Task item :: Reproduce precisely the lines between the start of the data below and the line with "SW202: switch (BTN, COM) -> button (BTN, COM)", both included.

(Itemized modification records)
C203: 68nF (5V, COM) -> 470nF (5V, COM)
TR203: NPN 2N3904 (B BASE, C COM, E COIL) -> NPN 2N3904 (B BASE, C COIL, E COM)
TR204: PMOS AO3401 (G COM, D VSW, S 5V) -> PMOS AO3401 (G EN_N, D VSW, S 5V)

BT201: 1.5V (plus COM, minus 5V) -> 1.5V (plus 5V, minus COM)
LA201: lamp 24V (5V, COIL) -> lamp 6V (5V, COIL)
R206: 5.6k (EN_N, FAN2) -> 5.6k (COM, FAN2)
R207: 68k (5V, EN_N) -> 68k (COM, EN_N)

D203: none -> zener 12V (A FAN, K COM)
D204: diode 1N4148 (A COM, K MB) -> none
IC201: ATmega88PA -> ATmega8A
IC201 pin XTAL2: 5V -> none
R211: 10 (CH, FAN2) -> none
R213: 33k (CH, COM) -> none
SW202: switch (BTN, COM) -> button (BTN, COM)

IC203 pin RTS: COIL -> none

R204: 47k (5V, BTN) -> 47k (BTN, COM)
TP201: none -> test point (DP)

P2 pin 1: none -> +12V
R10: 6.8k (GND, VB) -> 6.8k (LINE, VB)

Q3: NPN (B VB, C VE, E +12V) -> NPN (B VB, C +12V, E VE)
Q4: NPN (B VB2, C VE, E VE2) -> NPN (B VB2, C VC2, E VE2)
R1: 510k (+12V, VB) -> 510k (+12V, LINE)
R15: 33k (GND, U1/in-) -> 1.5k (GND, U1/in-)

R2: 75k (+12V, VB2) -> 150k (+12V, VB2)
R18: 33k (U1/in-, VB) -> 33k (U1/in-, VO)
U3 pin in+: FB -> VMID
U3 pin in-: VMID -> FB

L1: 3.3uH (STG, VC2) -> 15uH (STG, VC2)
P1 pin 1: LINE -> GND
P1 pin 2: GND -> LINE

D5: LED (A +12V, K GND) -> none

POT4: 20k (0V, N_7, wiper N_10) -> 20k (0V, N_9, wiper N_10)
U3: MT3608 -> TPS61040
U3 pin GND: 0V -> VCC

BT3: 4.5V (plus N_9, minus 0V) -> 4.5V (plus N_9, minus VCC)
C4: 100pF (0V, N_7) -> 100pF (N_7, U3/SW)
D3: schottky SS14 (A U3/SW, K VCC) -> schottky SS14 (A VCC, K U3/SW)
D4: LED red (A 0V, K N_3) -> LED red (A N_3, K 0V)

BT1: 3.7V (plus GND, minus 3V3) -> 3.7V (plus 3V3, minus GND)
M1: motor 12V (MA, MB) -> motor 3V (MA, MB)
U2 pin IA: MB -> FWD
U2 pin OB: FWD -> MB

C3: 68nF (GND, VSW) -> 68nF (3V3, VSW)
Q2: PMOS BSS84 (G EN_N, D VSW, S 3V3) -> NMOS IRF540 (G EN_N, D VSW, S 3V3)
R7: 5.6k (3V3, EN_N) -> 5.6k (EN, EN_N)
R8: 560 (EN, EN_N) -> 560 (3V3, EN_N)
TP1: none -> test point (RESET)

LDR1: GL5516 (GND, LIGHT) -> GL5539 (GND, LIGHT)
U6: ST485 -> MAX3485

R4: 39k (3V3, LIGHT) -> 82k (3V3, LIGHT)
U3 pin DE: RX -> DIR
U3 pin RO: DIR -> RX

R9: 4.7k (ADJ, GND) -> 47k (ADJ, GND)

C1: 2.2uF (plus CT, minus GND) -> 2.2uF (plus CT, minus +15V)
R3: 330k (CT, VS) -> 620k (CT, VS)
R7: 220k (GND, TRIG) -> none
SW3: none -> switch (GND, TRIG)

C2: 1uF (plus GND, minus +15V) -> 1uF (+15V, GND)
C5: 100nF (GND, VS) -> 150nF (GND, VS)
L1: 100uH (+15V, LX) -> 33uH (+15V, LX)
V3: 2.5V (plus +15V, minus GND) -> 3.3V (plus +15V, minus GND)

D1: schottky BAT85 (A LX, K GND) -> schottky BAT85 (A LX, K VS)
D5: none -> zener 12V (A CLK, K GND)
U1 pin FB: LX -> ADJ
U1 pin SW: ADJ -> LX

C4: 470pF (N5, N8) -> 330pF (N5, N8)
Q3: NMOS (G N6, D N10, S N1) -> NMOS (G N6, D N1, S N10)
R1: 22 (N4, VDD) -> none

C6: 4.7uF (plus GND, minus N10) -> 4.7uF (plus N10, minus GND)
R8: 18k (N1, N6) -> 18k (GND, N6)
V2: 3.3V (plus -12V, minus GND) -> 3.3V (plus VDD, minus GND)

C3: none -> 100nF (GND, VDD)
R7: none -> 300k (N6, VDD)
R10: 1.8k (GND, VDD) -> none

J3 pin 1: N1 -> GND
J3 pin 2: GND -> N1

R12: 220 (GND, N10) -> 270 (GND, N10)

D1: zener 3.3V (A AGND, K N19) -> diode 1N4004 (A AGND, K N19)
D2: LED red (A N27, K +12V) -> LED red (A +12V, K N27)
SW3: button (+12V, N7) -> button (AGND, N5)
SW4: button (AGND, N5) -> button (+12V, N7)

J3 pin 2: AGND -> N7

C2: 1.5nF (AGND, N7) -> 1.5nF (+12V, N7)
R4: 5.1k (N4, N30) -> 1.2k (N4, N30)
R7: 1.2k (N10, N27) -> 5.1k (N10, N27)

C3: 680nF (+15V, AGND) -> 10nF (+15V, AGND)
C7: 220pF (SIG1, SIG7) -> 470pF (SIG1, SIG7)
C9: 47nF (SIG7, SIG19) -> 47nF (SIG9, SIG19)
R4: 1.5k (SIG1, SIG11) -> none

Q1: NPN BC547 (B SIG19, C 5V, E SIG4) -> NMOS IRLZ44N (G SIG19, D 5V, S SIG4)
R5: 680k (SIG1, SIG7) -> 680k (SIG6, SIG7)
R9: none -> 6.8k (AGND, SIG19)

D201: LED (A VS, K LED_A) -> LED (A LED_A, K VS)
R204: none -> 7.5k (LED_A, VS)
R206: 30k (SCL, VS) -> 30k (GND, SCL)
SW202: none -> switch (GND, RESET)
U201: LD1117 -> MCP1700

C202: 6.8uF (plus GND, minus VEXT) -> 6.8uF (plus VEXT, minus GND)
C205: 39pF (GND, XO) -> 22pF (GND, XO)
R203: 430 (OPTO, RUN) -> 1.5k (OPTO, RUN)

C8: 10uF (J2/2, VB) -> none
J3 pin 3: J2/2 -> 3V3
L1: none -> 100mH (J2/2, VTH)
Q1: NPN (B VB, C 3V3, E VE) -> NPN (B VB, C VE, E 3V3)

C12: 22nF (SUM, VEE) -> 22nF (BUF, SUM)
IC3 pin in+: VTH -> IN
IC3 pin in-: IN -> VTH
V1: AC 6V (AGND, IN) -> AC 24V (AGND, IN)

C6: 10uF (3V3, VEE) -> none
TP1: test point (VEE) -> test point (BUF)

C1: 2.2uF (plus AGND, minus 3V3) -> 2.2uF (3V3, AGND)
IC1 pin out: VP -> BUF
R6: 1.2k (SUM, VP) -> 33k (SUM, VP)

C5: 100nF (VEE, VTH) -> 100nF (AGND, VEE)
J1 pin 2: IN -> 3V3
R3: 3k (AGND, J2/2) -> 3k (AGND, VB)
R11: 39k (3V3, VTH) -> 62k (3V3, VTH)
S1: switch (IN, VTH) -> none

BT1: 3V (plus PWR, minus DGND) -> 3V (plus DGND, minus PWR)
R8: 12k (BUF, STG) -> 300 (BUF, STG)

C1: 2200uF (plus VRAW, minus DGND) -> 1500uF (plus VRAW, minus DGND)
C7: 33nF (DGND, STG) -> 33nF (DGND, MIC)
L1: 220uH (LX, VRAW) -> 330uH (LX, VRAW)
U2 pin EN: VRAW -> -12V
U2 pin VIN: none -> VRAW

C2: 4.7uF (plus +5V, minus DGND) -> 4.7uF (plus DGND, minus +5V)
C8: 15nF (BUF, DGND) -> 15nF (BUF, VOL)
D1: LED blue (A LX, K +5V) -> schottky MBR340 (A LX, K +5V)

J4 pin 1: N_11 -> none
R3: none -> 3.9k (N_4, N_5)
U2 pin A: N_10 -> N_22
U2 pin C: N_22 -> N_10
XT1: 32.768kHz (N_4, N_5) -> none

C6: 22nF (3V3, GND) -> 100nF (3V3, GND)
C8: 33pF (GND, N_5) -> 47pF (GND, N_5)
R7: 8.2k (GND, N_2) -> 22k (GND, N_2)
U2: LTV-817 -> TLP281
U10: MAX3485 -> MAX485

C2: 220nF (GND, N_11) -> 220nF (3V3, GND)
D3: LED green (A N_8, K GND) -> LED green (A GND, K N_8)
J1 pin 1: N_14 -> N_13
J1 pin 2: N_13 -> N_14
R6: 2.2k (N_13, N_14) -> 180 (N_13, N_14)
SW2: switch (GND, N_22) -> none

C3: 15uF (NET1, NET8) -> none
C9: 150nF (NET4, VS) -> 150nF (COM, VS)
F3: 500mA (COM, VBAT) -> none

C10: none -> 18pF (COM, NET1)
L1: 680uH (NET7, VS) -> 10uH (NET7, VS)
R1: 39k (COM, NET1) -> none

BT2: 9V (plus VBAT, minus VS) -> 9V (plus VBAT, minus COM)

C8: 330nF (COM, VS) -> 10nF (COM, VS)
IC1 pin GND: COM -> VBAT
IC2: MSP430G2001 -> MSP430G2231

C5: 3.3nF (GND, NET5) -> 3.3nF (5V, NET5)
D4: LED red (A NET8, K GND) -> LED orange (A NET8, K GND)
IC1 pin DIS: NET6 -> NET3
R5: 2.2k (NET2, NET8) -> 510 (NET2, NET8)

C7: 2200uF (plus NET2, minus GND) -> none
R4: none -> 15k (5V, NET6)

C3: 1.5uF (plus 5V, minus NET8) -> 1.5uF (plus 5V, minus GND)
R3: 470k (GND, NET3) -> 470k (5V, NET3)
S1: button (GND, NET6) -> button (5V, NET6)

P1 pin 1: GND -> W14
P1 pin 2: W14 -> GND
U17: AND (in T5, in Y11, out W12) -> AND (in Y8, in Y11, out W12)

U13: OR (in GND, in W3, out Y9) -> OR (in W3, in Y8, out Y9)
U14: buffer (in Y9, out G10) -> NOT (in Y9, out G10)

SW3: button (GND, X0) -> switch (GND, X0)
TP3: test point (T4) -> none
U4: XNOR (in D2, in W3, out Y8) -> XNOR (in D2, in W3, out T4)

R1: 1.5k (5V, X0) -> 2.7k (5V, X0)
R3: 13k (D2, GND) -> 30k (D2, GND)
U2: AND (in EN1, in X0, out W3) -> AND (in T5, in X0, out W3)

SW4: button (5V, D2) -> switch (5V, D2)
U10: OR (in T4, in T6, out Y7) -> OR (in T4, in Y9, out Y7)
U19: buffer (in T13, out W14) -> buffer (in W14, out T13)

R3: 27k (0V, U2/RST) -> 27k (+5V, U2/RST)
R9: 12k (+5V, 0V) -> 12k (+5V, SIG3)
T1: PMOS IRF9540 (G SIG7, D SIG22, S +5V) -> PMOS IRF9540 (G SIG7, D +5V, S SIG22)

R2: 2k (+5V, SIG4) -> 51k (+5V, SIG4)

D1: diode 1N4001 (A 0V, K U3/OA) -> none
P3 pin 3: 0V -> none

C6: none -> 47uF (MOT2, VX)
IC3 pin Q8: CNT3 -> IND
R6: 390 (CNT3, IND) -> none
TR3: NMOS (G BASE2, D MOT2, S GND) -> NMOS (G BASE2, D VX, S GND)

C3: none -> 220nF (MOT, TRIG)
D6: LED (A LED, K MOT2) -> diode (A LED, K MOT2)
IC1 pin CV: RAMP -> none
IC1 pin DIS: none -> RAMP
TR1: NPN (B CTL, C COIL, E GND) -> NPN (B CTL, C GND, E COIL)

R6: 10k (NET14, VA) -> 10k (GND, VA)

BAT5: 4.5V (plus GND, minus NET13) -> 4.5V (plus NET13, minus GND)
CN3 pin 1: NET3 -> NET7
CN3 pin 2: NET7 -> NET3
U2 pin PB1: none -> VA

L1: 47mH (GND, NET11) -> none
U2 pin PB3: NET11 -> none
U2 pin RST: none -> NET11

Answer to this task ::
C203: 68nF (5V, COM) -> 470nF (5V, COM)
TR203: NPN 2N3904 (B BASE, C COM, E COIL) -> NPN 2N3904 (B BASE, C COIL, E COM)
TR204: PMOS AO3401 (G COM, D VSW, S 5V) -> PMOS AO3401 (G EN_N, D VSW, S 5V)

BT201: 1.5V (plus COM, minus 5V) -> 1.5V (plus 5V, minus COM)
LA201: lamp 24V (5V, COIL) -> lamp 6V (5V, COIL)
R206: 5.6k (EN_N, FAN2) -> 5.6k (COM, FAN2)
R207: 68k (5V, EN_N) -> 68k (COM, EN_N)

D203: none -> zener 12V (A FAN, K COM)
D204: diode 1N4148 (A COM, K MB) -> none
IC201: ATmega88PA -> ATmega8A
IC201 pin XTAL2: 5V -> none
R211: 10 (CH, FAN2) -> none
R213: 33k (CH, COM) -> none
SW202: switch (BTN, COM) -> button (BTN, COM)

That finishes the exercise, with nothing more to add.